### Materials provided
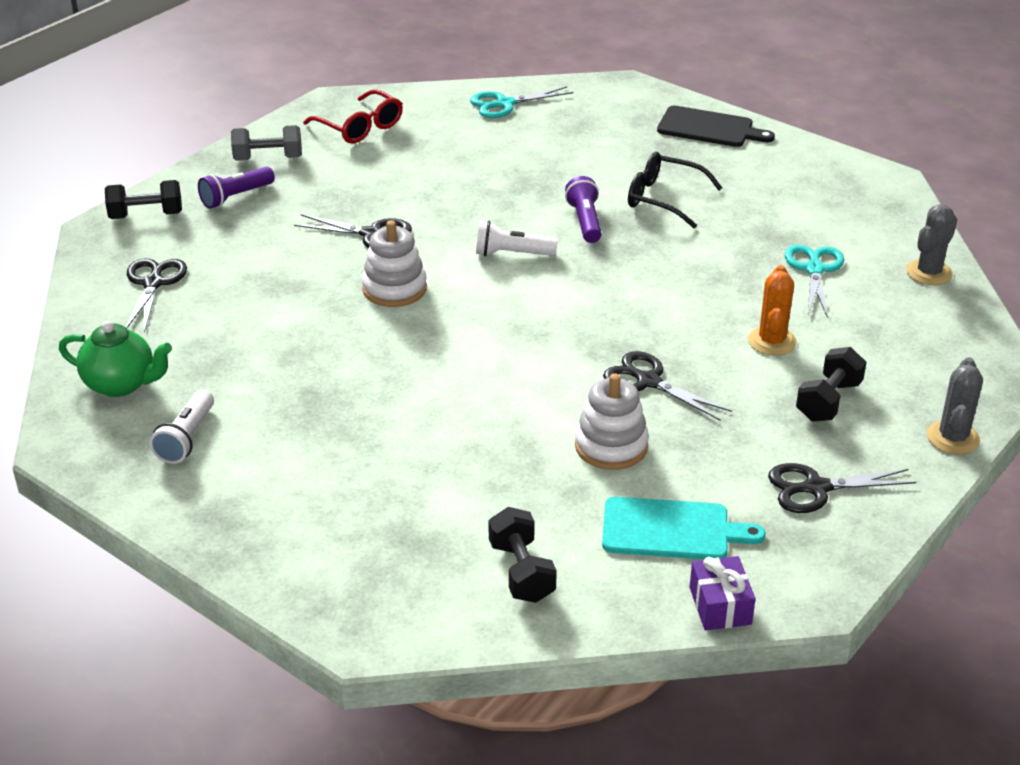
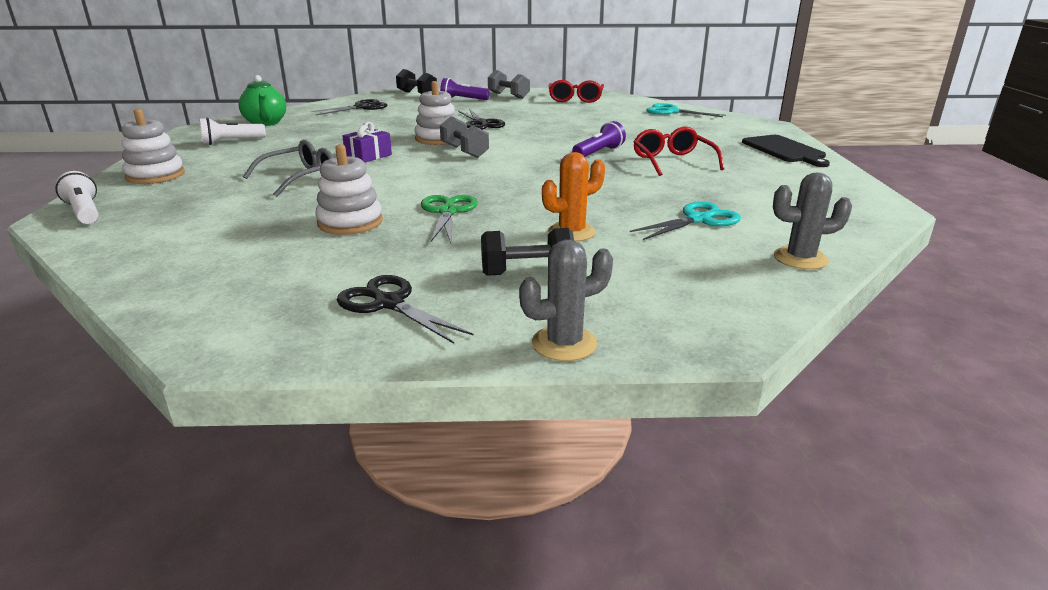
camera: 50 degrees right, 10 degrees down
(272, 533) = (155, 175): none -> white stacking toy
(427, 431) = (301, 178): none -> grey glasses
(470, 293) = (464, 151): none -> grey dumbbell
(512, 254) = (525, 148): white flashlight -> white flashlight (85, 212)
(521, 572) = (164, 237): black dumbbell -> none
(648, 381) = (448, 212): black scissors -> green scissors
(663, 198) = (672, 161): black glasses -> red glasses
(672, 530) = (263, 267): turquoise cutting board -> none
(720, 606) = (169, 312): purple gift -> purple gift (368, 156)

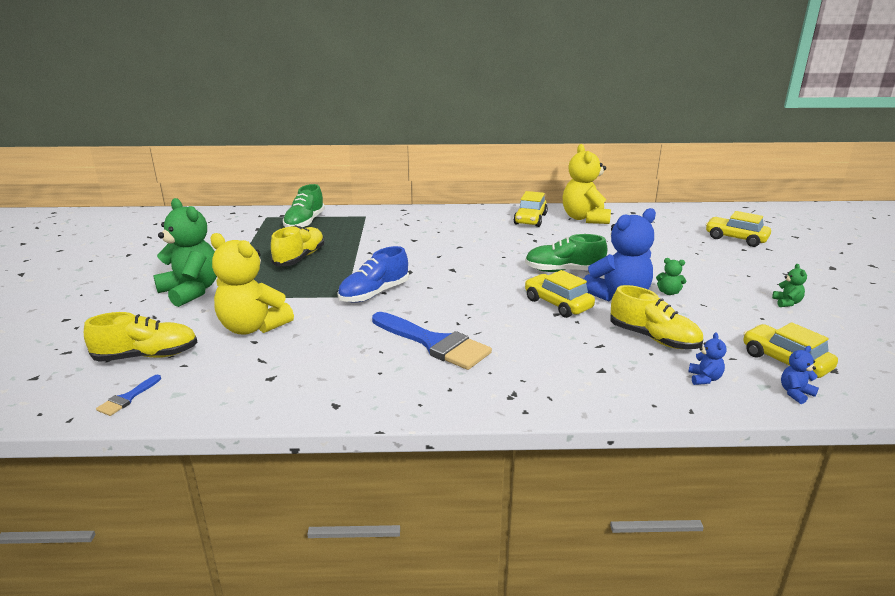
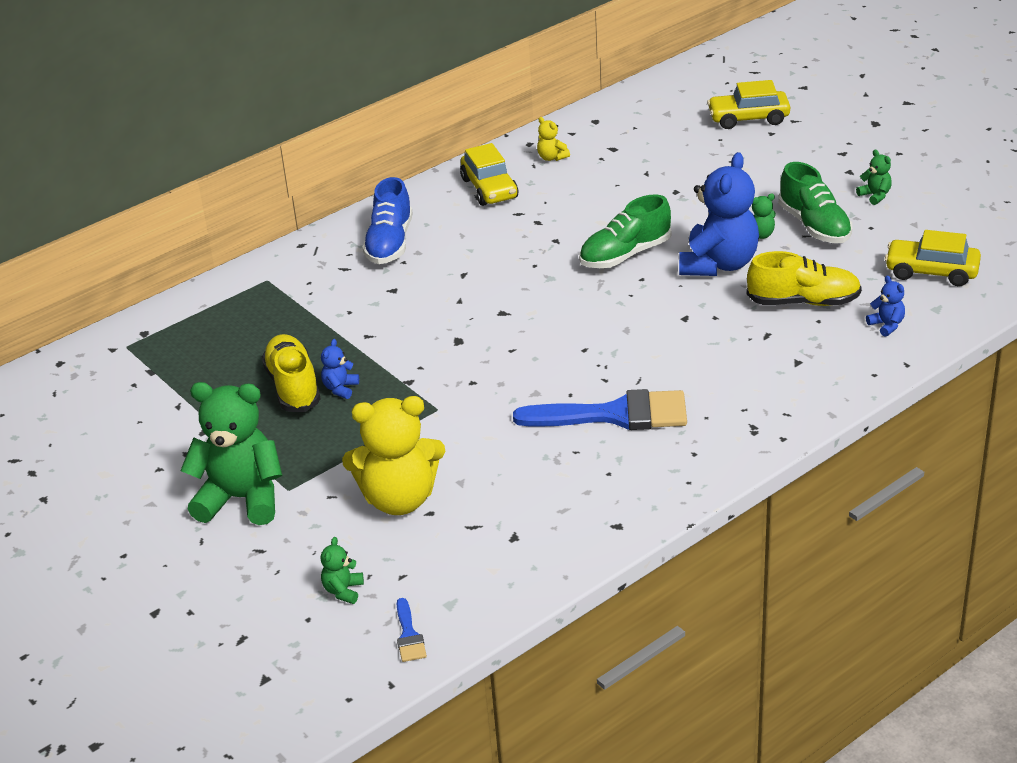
camera: 35 degrees left, 10 degrees up
(147, 356) = (343, 591): yellow shoe -> green teddy bear
(305, 223) = (202, 330): green shoe -> green shoe (814, 226)
(374, 293) = (464, 389): blue shoe -> blue shoe (390, 243)
(557, 304) = (672, 304): yellow car -> none
(584, 218) = (552, 157): yellow teddy bear -> yellow teddy bear, size x0.42
(795, 393) = (965, 303): blue teddy bear -> blue teddy bear (340, 388)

### Your instructions
The result should hold only the lines from the line with "(427, 431) = (301, 178): none -> grey glasses" through the final line of the records above, copied exactly, with pictures left out.

### Answer to this task
(427, 431) = (301, 178): none -> grey glasses
(470, 293) = (464, 151): none -> grey dumbbell
(512, 254) = (525, 148): white flashlight -> white flashlight (85, 212)
(521, 572) = (164, 237): black dumbbell -> none
(648, 381) = (448, 212): black scissors -> green scissors
(663, 198) = (672, 161): black glasses -> red glasses
(672, 530) = (263, 267): turquoise cutting board -> none
(720, 606) = (169, 312): purple gift -> purple gift (368, 156)

camera: 35 degrees left, 10 degrees up
(147, 356) = (343, 591): yellow shoe -> green teddy bear
(305, 223) = (202, 330): green shoe -> green shoe (814, 226)
(374, 293) = (464, 389): blue shoe -> blue shoe (390, 243)
(557, 304) = (672, 304): yellow car -> none
(584, 218) = (552, 157): yellow teddy bear -> yellow teddy bear, size x0.42
(795, 393) = (965, 303): blue teddy bear -> blue teddy bear (340, 388)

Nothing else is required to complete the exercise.